DATA SHOWN
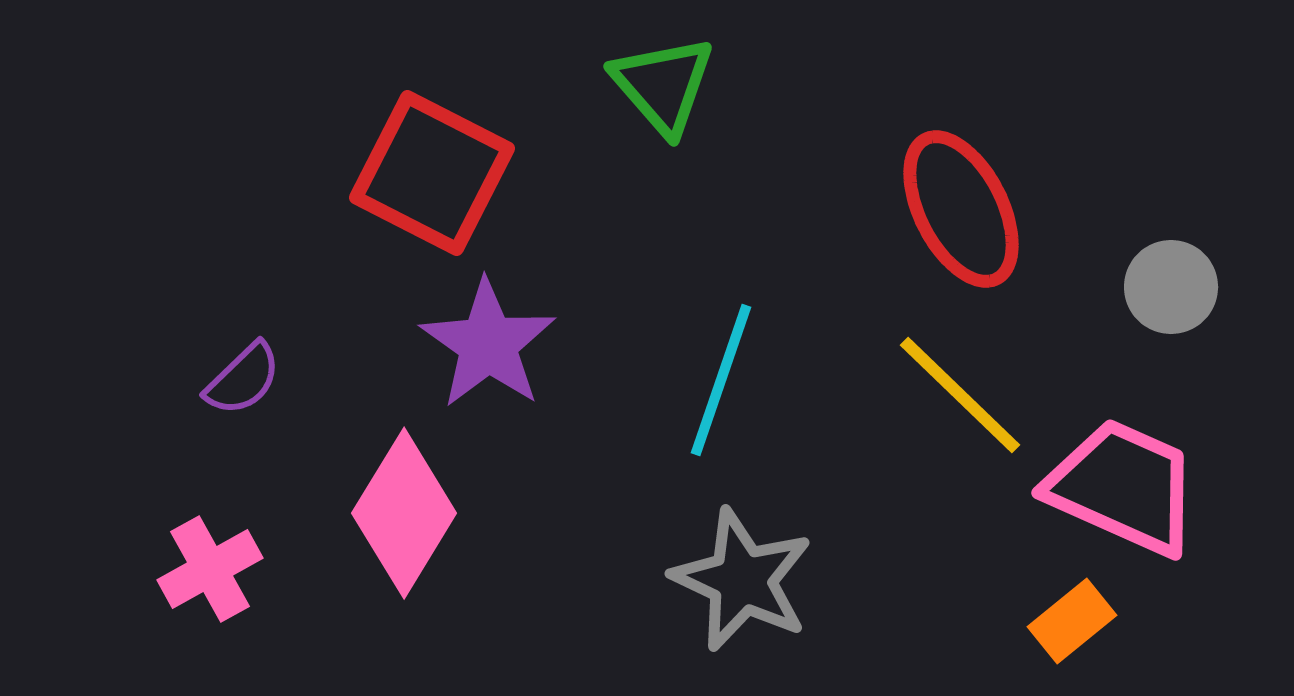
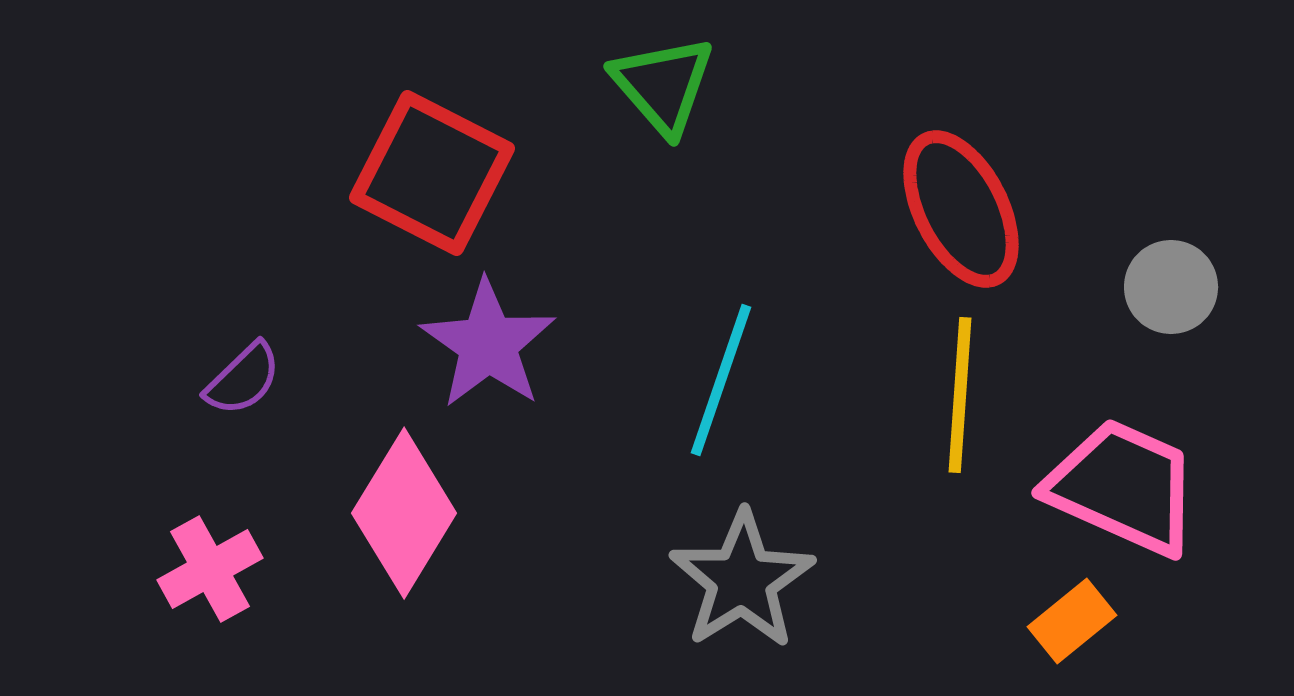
yellow line: rotated 50 degrees clockwise
gray star: rotated 15 degrees clockwise
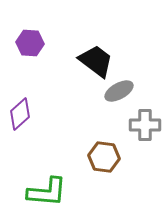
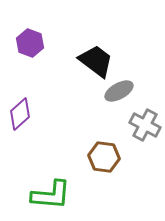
purple hexagon: rotated 16 degrees clockwise
gray cross: rotated 28 degrees clockwise
green L-shape: moved 4 px right, 3 px down
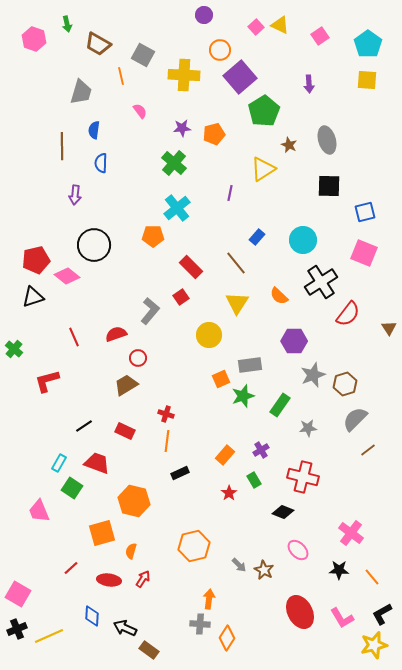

YOUR ASSIGNMENT
Filter the entries down to the lines that include the string "rotated".

RESPONSE BELOW
yellow line: rotated 50 degrees clockwise
gray star: rotated 15 degrees clockwise
purple hexagon: rotated 16 degrees clockwise
gray cross: rotated 28 degrees clockwise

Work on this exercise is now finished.